• **What you should do**
Make an exact copy of all the data, pictures excluded.
-- Records provided follows --
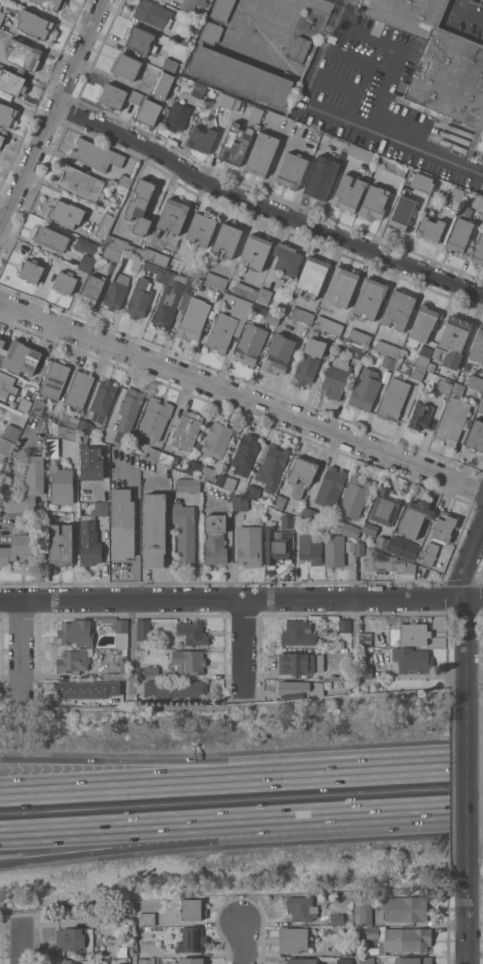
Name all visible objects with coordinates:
building: (53, 3)
building: (192, 4)
building: (222, 9)
road: (466, 12)
building: (152, 13)
road: (347, 13)
parking lot: (468, 14)
building: (2, 16)
building: (34, 24)
building: (191, 30)
building: (329, 38)
building: (184, 39)
building: (140, 40)
building: (300, 49)
building: (23, 54)
building: (439, 63)
building: (170, 64)
building: (127, 66)
building: (237, 70)
building: (12, 82)
building: (162, 85)
building: (197, 90)
building: (113, 96)
building: (135, 96)
building: (224, 100)
building: (236, 104)
building: (149, 111)
building: (7, 115)
building: (177, 115)
building: (256, 115)
road: (372, 117)
road: (54, 119)
building: (1, 138)
building: (201, 138)
building: (236, 143)
building: (262, 153)
building: (361, 153)
building: (96, 154)
building: (396, 167)
building: (292, 170)
building: (322, 177)
building: (125, 181)
building: (81, 183)
building: (423, 183)
building: (348, 193)
building: (457, 194)
building: (478, 200)
building: (374, 202)
building: (140, 205)
building: (112, 208)
road: (266, 209)
building: (402, 212)
building: (65, 213)
building: (173, 215)
building: (104, 226)
building: (201, 228)
building: (430, 228)
building: (460, 231)
building: (52, 238)
building: (226, 239)
building: (85, 245)
building: (123, 245)
building: (255, 251)
building: (479, 252)
building: (111, 253)
building: (155, 257)
building: (287, 260)
building: (87, 263)
building: (136, 265)
building: (182, 267)
building: (32, 270)
building: (155, 270)
building: (312, 276)
building: (69, 280)
building: (216, 280)
building: (341, 286)
building: (201, 287)
building: (92, 289)
building: (245, 290)
building: (116, 291)
building: (264, 296)
building: (140, 298)
building: (172, 298)
building: (370, 298)
building: (399, 309)
building: (268, 314)
building: (302, 315)
building: (193, 320)
building: (229, 323)
building: (329, 325)
building: (423, 325)
building: (315, 333)
building: (359, 337)
building: (455, 339)
building: (250, 344)
building: (477, 346)
building: (387, 348)
building: (357, 351)
building: (436, 352)
building: (279, 354)
building: (19, 357)
building: (424, 357)
building: (312, 359)
building: (388, 362)
building: (431, 366)
building: (415, 371)
building: (336, 377)
building: (36, 379)
building: (55, 379)
building: (475, 382)
building: (444, 384)
building: (7, 385)
building: (458, 388)
building: (79, 389)
building: (365, 389)
road: (241, 398)
building: (394, 398)
building: (103, 400)
building: (24, 405)
building: (481, 406)
building: (38, 407)
building: (129, 409)
building: (420, 415)
building: (155, 418)
building: (453, 420)
building: (72, 421)
building: (86, 426)
building: (187, 430)
building: (11, 432)
building: (67, 432)
building: (476, 436)
building: (217, 440)
building: (119, 444)
building: (6, 445)
building: (52, 447)
building: (152, 453)
building: (245, 453)
building: (168, 459)
building: (272, 467)
building: (93, 469)
building: (201, 470)
building: (302, 475)
building: (226, 481)
building: (61, 484)
building: (188, 485)
building: (28, 486)
building: (330, 486)
building: (250, 492)
building: (354, 497)
building: (279, 501)
building: (240, 503)
building: (385, 506)
building: (309, 513)
building: (414, 518)
building: (288, 521)
building: (296, 521)
building: (122, 524)
building: (444, 526)
road: (136, 528)
building: (370, 528)
building: (154, 529)
building: (349, 530)
building: (185, 533)
building: (91, 535)
building: (215, 538)
building: (381, 542)
building: (61, 545)
building: (249, 545)
building: (275, 545)
building: (349, 545)
building: (18, 547)
building: (403, 547)
building: (309, 549)
building: (359, 549)
building: (335, 550)
building: (430, 553)
building: (388, 563)
road: (241, 602)
road: (464, 606)
building: (121, 625)
building: (344, 625)
building: (143, 629)
building: (76, 631)
building: (192, 632)
building: (298, 633)
building: (413, 633)
building: (365, 638)
building: (122, 640)
road: (22, 649)
road: (247, 649)
building: (341, 649)
building: (124, 651)
building: (74, 660)
building: (368, 660)
building: (412, 660)
building: (189, 661)
building: (300, 663)
building: (119, 671)
building: (152, 672)
building: (365, 672)
building: (314, 683)
building: (334, 685)
building: (293, 686)
building: (176, 688)
building: (88, 689)
road: (196, 759)
road: (438, 767)
road: (196, 781)
road: (468, 787)
road: (423, 815)
road: (182, 830)
road: (182, 841)
building: (405, 907)
building: (302, 908)
building: (193, 909)
building: (366, 914)
building: (168, 918)
building: (337, 918)
building: (147, 919)
road: (468, 923)
building: (373, 932)
building: (123, 934)
building: (76, 939)
building: (293, 939)
building: (408, 939)
building: (192, 940)
road: (243, 941)
road: (23, 943)
building: (346, 949)
building: (366, 960)
building: (413, 960)
building: (75, 961)
building: (146, 961)
building: (192, 961)
building: (299, 961)
building: (342, 961)
building: (123, 963)

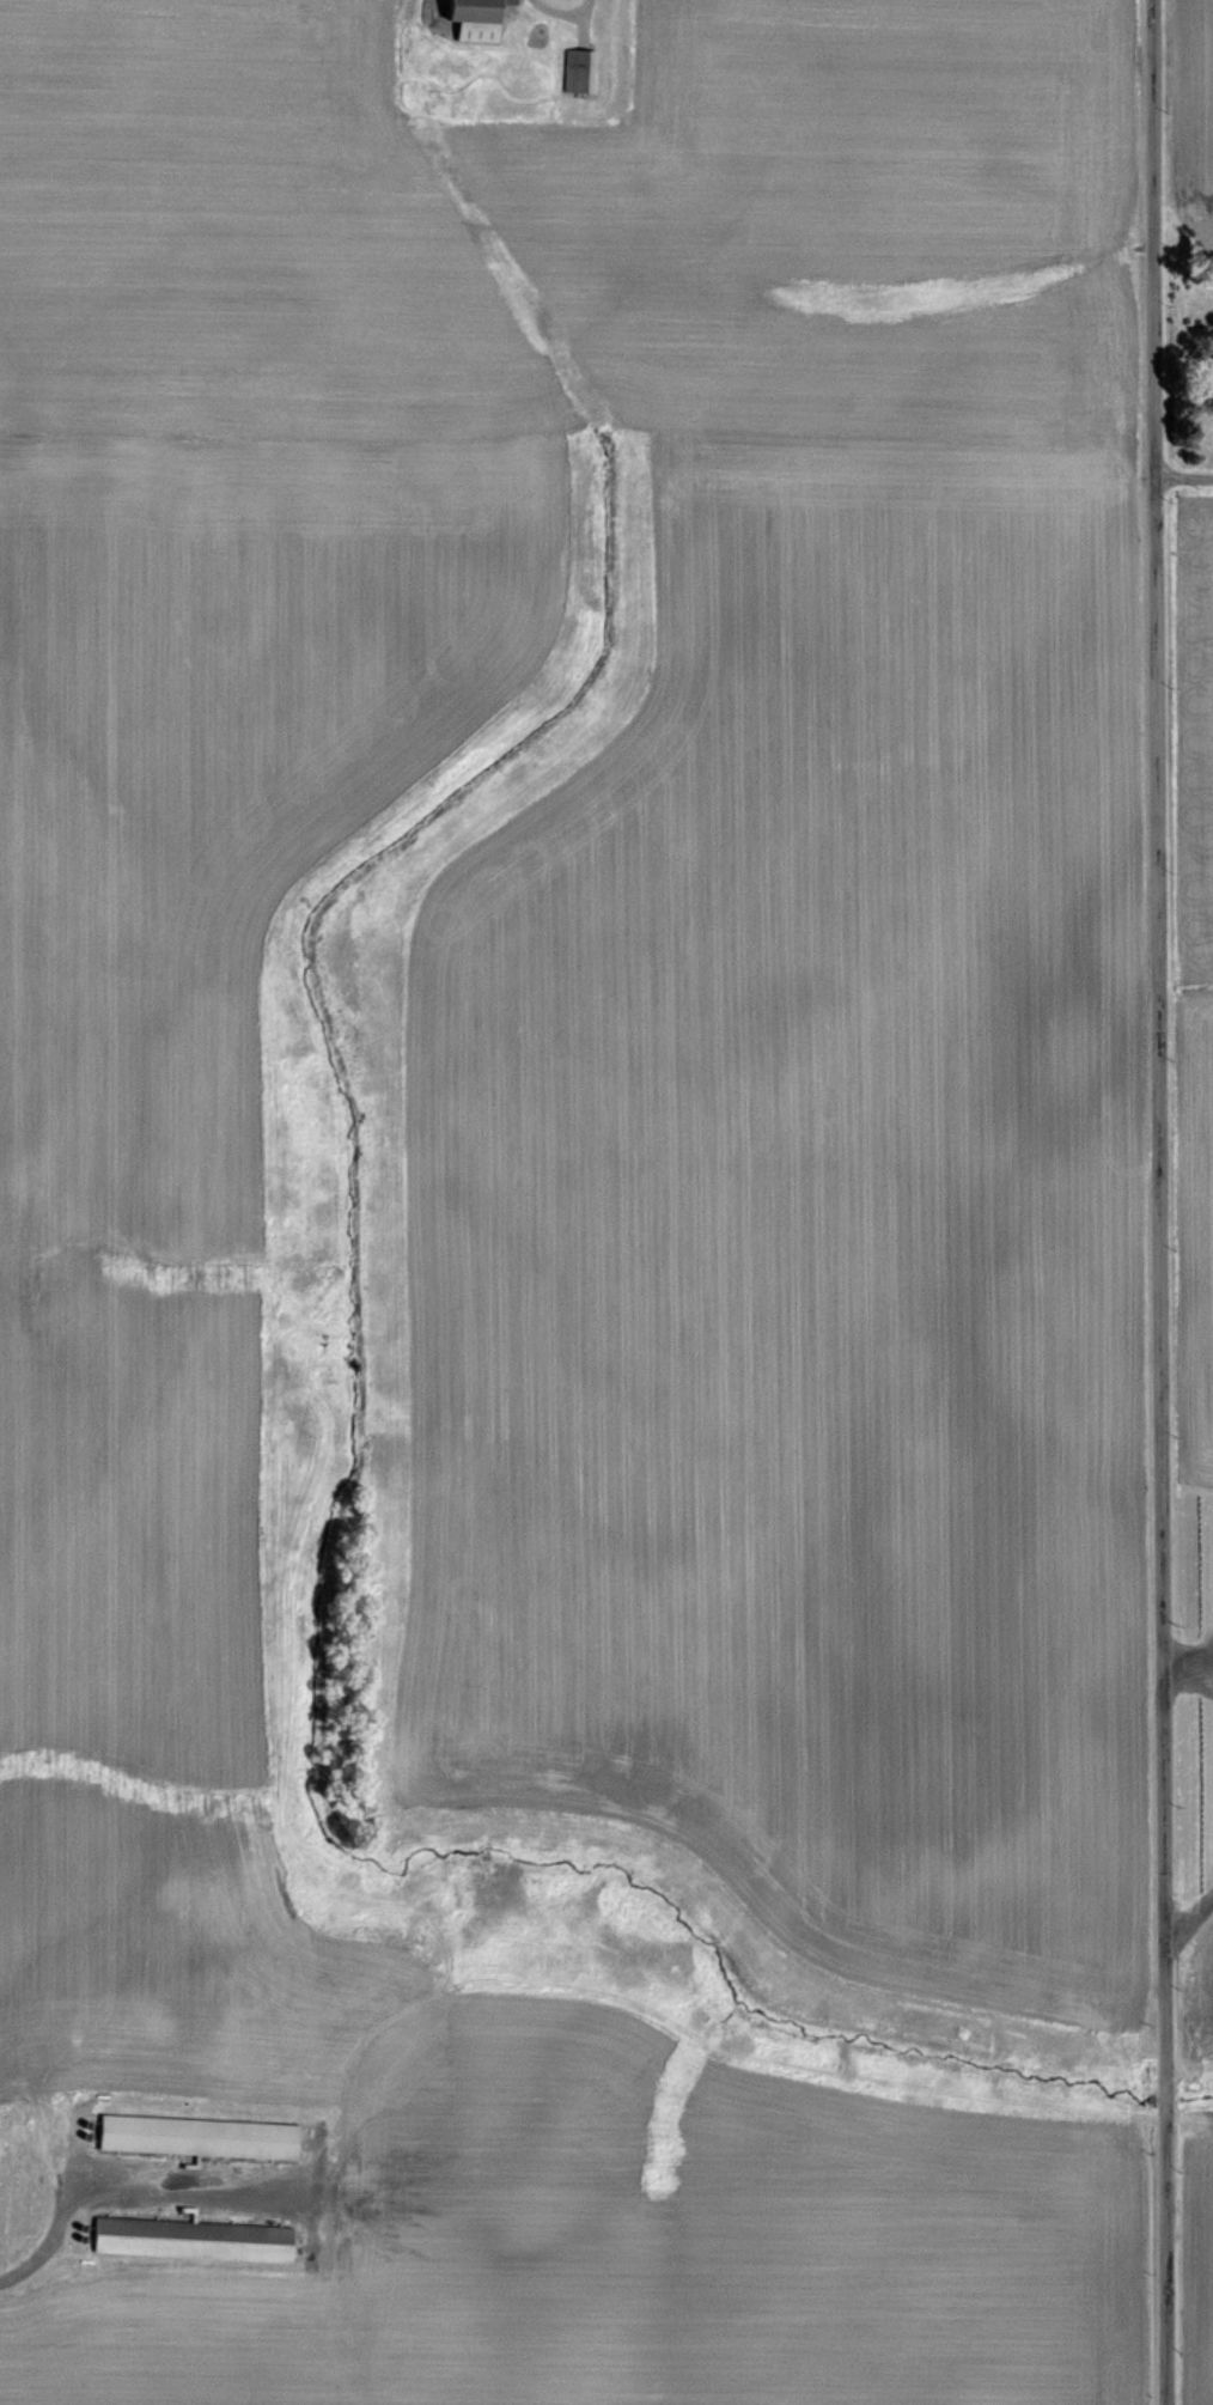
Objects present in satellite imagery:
building: (469, 19)
building: (578, 72)
road: (1181, 475)
crop: (1193, 1129)
road: (1157, 1202)
crop: (588, 1204)
road: (1187, 1661)
road: (1189, 1909)
building: (192, 2138)
building: (188, 2240)
road: (39, 2251)

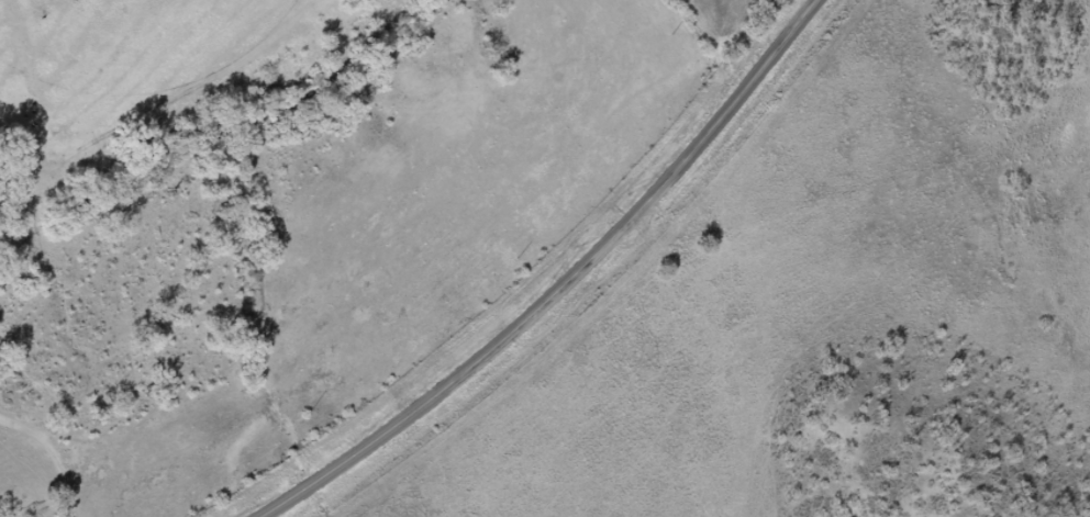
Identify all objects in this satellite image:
road: (560, 287)
road: (44, 476)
-- Records provided concluded --
• **Task output**
Name all visible objects with coordinates:
building: (53, 3)
building: (192, 4)
building: (222, 9)
road: (466, 12)
building: (152, 13)
road: (347, 13)
parking lot: (468, 14)
building: (2, 16)
building: (34, 24)
building: (191, 30)
building: (329, 38)
building: (184, 39)
building: (140, 40)
building: (300, 49)
building: (23, 54)
building: (439, 63)
building: (170, 64)
building: (127, 66)
building: (237, 70)
building: (12, 82)
building: (162, 85)
building: (197, 90)
building: (113, 96)
building: (135, 96)
building: (224, 100)
building: (236, 104)
building: (149, 111)
building: (7, 115)
building: (177, 115)
building: (256, 115)
road: (372, 117)
road: (54, 119)
building: (1, 138)
building: (201, 138)
building: (236, 143)
building: (262, 153)
building: (361, 153)
building: (96, 154)
building: (396, 167)
building: (292, 170)
building: (322, 177)
building: (125, 181)
building: (81, 183)
building: (423, 183)
building: (348, 193)
building: (457, 194)
building: (478, 200)
building: (374, 202)
building: (140, 205)
building: (112, 208)
road: (266, 209)
building: (402, 212)
building: (65, 213)
building: (173, 215)
building: (104, 226)
building: (201, 228)
building: (430, 228)
building: (460, 231)
building: (52, 238)
building: (226, 239)
building: (85, 245)
building: (123, 245)
building: (255, 251)
building: (479, 252)
building: (111, 253)
building: (155, 257)
building: (287, 260)
building: (87, 263)
building: (136, 265)
building: (182, 267)
building: (32, 270)
building: (155, 270)
building: (312, 276)
building: (69, 280)
building: (216, 280)
building: (341, 286)
building: (201, 287)
building: (92, 289)
building: (245, 290)
building: (116, 291)
building: (264, 296)
building: (140, 298)
building: (172, 298)
building: (370, 298)
building: (399, 309)
building: (268, 314)
building: (302, 315)
building: (193, 320)
building: (229, 323)
building: (329, 325)
building: (423, 325)
building: (315, 333)
building: (359, 337)
building: (455, 339)
building: (250, 344)
building: (477, 346)
building: (387, 348)
building: (357, 351)
building: (436, 352)
building: (279, 354)
building: (19, 357)
building: (424, 357)
building: (312, 359)
building: (388, 362)
building: (431, 366)
building: (415, 371)
building: (336, 377)
building: (36, 379)
building: (55, 379)
building: (475, 382)
building: (444, 384)
building: (7, 385)
building: (458, 388)
building: (79, 389)
building: (365, 389)
road: (241, 398)
building: (394, 398)
building: (103, 400)
building: (24, 405)
building: (481, 406)
building: (38, 407)
building: (129, 409)
building: (420, 415)
building: (155, 418)
building: (453, 420)
building: (72, 421)
building: (86, 426)
building: (187, 430)
building: (11, 432)
building: (67, 432)
building: (476, 436)
building: (217, 440)
building: (119, 444)
building: (6, 445)
building: (52, 447)
building: (152, 453)
building: (245, 453)
building: (168, 459)
building: (272, 467)
building: (93, 469)
building: (201, 470)
building: (302, 475)
building: (226, 481)
building: (61, 484)
building: (188, 485)
building: (28, 486)
building: (330, 486)
building: (250, 492)
building: (354, 497)
building: (279, 501)
building: (240, 503)
building: (385, 506)
building: (309, 513)
building: (414, 518)
building: (288, 521)
building: (296, 521)
building: (122, 524)
building: (444, 526)
road: (136, 528)
building: (370, 528)
building: (154, 529)
building: (349, 530)
building: (185, 533)
building: (91, 535)
building: (215, 538)
building: (381, 542)
building: (61, 545)
building: (249, 545)
building: (275, 545)
building: (349, 545)
building: (18, 547)
building: (403, 547)
building: (309, 549)
building: (359, 549)
building: (335, 550)
building: (430, 553)
building: (388, 563)
road: (241, 602)
road: (464, 606)
building: (121, 625)
building: (344, 625)
building: (143, 629)
building: (76, 631)
building: (192, 632)
building: (298, 633)
building: (413, 633)
building: (365, 638)
building: (122, 640)
road: (22, 649)
road: (247, 649)
building: (341, 649)
building: (124, 651)
building: (74, 660)
building: (368, 660)
building: (412, 660)
building: (189, 661)
building: (300, 663)
building: (119, 671)
building: (152, 672)
building: (365, 672)
building: (314, 683)
building: (334, 685)
building: (293, 686)
building: (176, 688)
building: (88, 689)
road: (196, 759)
road: (438, 767)
road: (196, 781)
road: (468, 787)
road: (423, 815)
road: (182, 830)
road: (182, 841)
building: (405, 907)
building: (302, 908)
building: (193, 909)
building: (366, 914)
building: (168, 918)
building: (337, 918)
building: (147, 919)
road: (468, 923)
building: (373, 932)
building: (123, 934)
building: (76, 939)
building: (293, 939)
building: (408, 939)
building: (192, 940)
road: (243, 941)
road: (23, 943)
building: (346, 949)
building: (366, 960)
building: (413, 960)
building: (75, 961)
building: (146, 961)
building: (192, 961)
building: (299, 961)
building: (342, 961)
building: (123, 963)

Objects present in satellite imagery:
building: (469, 19)
building: (578, 72)
road: (1181, 475)
crop: (1193, 1129)
road: (1157, 1202)
crop: (588, 1204)
road: (1187, 1661)
road: (1189, 1909)
building: (192, 2138)
building: (188, 2240)
road: (39, 2251)

Identify all objects in this satellite image:
road: (560, 287)
road: (44, 476)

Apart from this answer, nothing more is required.